▶ _THE TASK_
Print the rows unchanged, starting with the line that contains "meeting [923, 350]" and going on through the line that contains "What do you see at coordinates (558, 2069)", including both of those lines.

▶ _INPUT MATERIAL_
>> start

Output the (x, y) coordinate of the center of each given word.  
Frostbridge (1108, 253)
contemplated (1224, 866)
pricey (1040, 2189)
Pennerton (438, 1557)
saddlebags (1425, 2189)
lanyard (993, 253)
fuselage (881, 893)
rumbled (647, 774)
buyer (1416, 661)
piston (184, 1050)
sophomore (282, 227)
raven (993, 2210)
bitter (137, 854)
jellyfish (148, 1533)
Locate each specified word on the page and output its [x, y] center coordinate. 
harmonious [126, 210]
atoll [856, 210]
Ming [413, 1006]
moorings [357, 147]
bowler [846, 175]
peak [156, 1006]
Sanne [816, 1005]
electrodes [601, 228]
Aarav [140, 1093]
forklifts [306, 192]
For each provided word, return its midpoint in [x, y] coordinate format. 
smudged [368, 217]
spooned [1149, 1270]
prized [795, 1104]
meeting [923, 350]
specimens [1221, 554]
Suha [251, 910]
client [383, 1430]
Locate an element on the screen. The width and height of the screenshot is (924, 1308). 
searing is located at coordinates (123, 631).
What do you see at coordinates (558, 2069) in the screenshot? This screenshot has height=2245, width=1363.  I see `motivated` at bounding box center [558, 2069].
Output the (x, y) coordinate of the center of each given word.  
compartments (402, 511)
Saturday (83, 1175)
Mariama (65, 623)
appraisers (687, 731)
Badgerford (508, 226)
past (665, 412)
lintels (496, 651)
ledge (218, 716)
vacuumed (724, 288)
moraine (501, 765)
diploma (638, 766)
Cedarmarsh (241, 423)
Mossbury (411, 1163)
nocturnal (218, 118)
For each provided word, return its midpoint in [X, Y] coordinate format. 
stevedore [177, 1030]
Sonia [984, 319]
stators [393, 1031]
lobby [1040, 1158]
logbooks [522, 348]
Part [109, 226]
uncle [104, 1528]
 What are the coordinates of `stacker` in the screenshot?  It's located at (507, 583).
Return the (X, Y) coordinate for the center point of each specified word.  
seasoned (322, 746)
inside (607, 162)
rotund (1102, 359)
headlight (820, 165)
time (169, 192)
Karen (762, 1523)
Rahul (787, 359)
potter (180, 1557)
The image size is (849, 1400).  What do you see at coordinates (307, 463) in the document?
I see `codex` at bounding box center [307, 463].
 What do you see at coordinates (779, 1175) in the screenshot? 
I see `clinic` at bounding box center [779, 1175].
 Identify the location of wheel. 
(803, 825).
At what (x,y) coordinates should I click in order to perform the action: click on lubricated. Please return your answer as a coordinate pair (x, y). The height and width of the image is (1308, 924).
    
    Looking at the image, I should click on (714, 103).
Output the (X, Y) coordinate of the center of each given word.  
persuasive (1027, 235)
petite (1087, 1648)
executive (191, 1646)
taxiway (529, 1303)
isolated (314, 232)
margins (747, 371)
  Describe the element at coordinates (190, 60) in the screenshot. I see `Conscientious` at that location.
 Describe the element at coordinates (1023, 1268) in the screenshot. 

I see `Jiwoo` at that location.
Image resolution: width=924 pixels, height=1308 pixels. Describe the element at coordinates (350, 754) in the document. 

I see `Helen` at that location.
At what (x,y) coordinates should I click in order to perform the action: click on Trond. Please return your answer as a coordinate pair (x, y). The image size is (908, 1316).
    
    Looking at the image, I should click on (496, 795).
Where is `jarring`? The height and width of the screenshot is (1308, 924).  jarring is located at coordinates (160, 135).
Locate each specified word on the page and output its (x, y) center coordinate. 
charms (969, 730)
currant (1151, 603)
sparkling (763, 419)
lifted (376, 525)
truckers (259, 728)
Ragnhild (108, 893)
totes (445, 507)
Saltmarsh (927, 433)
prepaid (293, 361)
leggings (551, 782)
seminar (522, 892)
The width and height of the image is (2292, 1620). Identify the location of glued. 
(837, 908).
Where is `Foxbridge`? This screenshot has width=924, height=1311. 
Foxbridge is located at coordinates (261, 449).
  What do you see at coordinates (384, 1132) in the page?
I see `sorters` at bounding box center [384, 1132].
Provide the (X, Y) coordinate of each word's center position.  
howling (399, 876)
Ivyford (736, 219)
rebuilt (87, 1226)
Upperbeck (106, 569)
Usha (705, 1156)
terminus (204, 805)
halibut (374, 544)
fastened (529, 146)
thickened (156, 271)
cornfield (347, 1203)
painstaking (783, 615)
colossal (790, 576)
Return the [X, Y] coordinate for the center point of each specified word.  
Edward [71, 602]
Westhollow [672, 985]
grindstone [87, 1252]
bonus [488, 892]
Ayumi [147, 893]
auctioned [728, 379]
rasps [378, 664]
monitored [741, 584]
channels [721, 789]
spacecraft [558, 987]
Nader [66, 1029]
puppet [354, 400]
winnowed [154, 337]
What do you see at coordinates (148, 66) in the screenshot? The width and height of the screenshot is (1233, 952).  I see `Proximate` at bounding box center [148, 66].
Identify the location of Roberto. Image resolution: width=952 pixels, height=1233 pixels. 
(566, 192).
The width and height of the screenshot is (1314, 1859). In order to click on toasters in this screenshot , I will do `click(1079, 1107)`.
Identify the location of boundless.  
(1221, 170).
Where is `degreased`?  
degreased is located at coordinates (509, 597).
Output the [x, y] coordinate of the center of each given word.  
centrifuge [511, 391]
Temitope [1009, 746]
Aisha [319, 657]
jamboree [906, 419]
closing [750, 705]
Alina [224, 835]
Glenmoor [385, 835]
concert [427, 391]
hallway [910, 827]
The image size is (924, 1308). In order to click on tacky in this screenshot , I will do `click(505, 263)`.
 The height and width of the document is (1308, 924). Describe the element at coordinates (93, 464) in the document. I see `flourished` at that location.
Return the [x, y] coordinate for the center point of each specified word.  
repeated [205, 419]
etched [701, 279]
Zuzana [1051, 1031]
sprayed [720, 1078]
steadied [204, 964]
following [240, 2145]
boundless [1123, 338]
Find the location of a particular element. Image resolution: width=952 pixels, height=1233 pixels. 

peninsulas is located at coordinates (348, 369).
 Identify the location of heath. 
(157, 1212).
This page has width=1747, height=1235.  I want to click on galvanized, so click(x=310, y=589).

>> end

▶ _ANSWER TO THIS PROBLEM_
meeting [923, 350]
specimens [1221, 554]
Suha [251, 910]
client [383, 1430]
Locate an element on the screen. The width and height of the screenshot is (924, 1308). 
searing is located at coordinates (123, 631).
What do you see at coordinates (558, 2069) in the screenshot? This screenshot has height=2245, width=1363.  I see `motivated` at bounding box center [558, 2069].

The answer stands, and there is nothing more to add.